TASK INSTRUCTIONS - Copy out the entire listing below exactly, but without its pictures.
◆ ◆ ◆ ◆ ◆
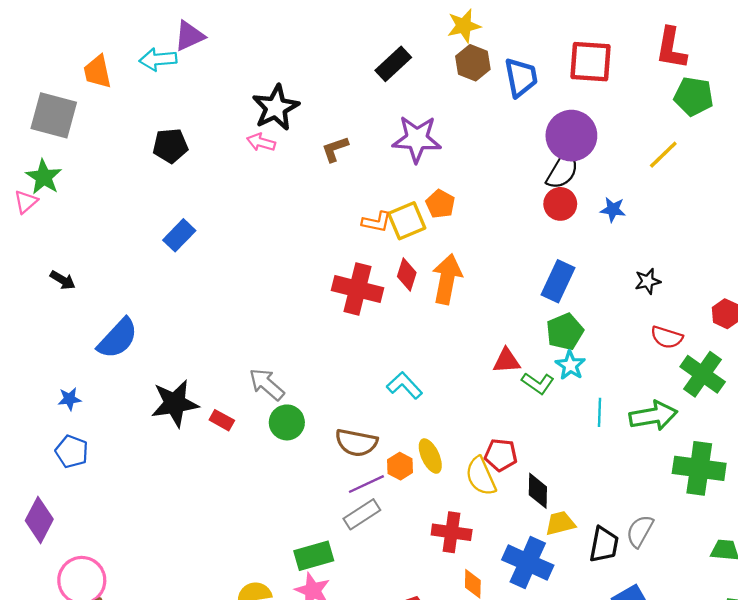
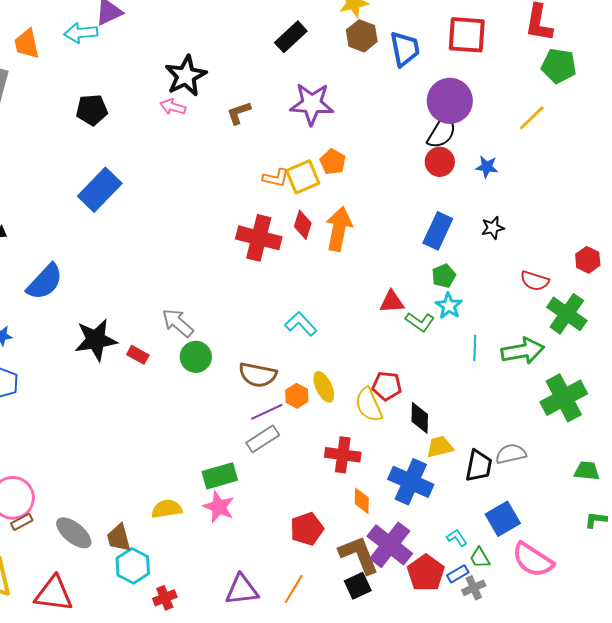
blue rectangle: (179, 235) -> (100, 190), size x1.5
black star: (648, 281) -> (493, 228), moved
green pentagon: (565, 332) -> (444, 276), size x0.7
green cross: (699, 468) -> (564, 398), turned -36
gray semicircle: (640, 531) -> (511, 454), turned 48

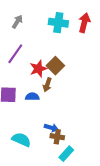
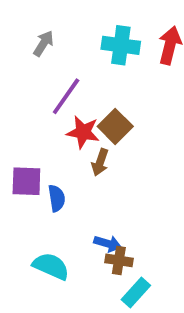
purple line: (15, 54) -> (66, 96), moved
red star: (38, 69) -> (83, 132), turned 30
blue semicircle: (32, 97) -> (57, 198), moved, turned 80

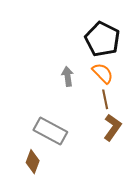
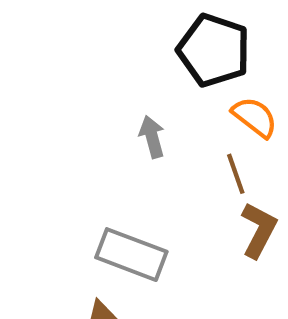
orange semicircle: (103, 73) -> (255, 117), moved

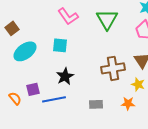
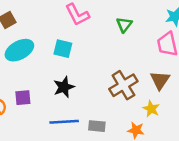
green triangle: (107, 19) -> (124, 25), size x0.6
brown cross: (113, 68) -> (123, 85), turned -30
blue line: (54, 99) -> (64, 122), moved

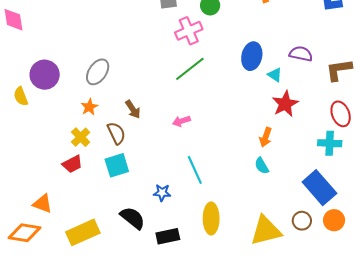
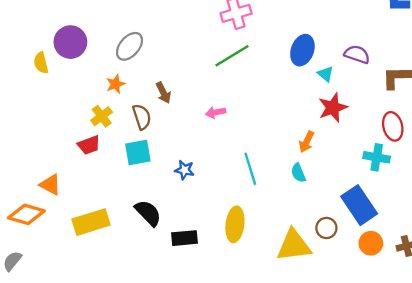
cyan line: (195, 170) -> (250, 169), moved
blue star: (162, 193) -> (184, 170), moved
brown circle: (302, 221) -> (326, 228), moved

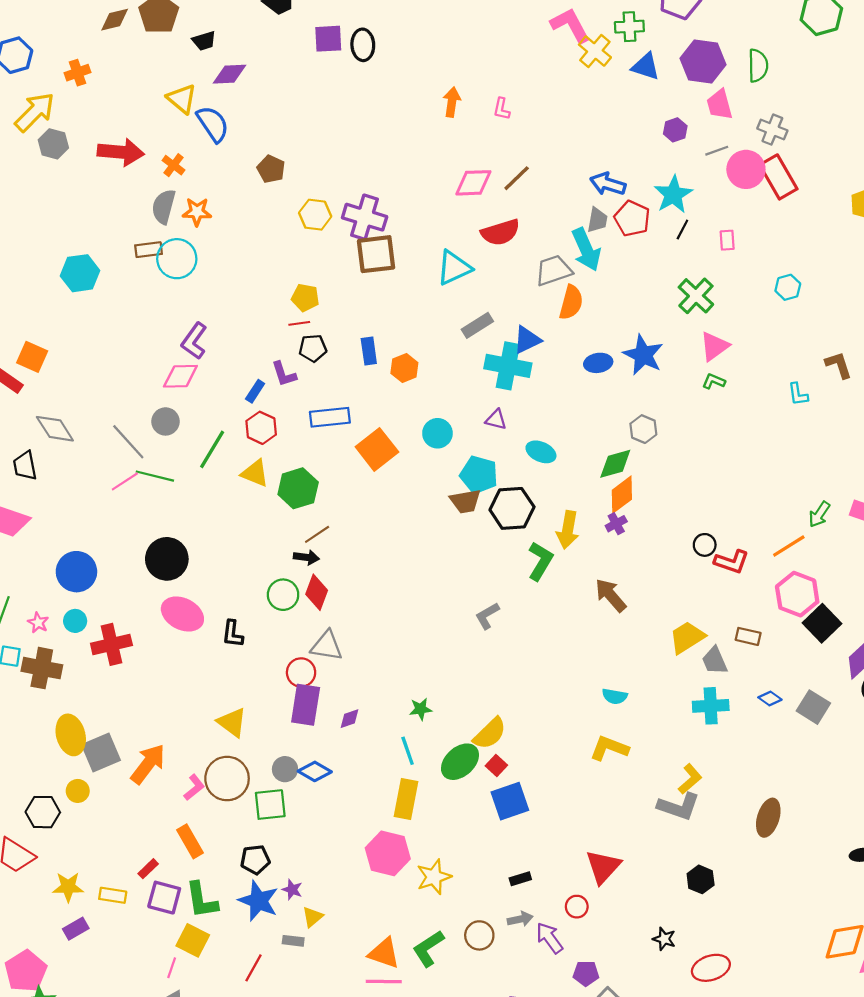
◆ ◆ ◆ ◆ ◆
WRITTEN REPLY -
blue rectangle: (179, 235) -> (100, 190), size x1.5
black star: (648, 281) -> (493, 228), moved
green pentagon: (565, 332) -> (444, 276), size x0.7
green cross: (699, 468) -> (564, 398), turned -36
gray semicircle: (640, 531) -> (511, 454), turned 48

purple line: (15, 54) -> (66, 96), moved
red star: (38, 69) -> (83, 132), turned 30
blue semicircle: (32, 97) -> (57, 198), moved, turned 80

orange semicircle: (103, 73) -> (255, 117), moved

green triangle: (107, 19) -> (124, 25), size x0.6
brown cross: (113, 68) -> (123, 85), turned -30
blue line: (54, 99) -> (64, 122), moved

cyan line: (195, 170) -> (250, 169), moved
blue star: (162, 193) -> (184, 170), moved
brown circle: (302, 221) -> (326, 228), moved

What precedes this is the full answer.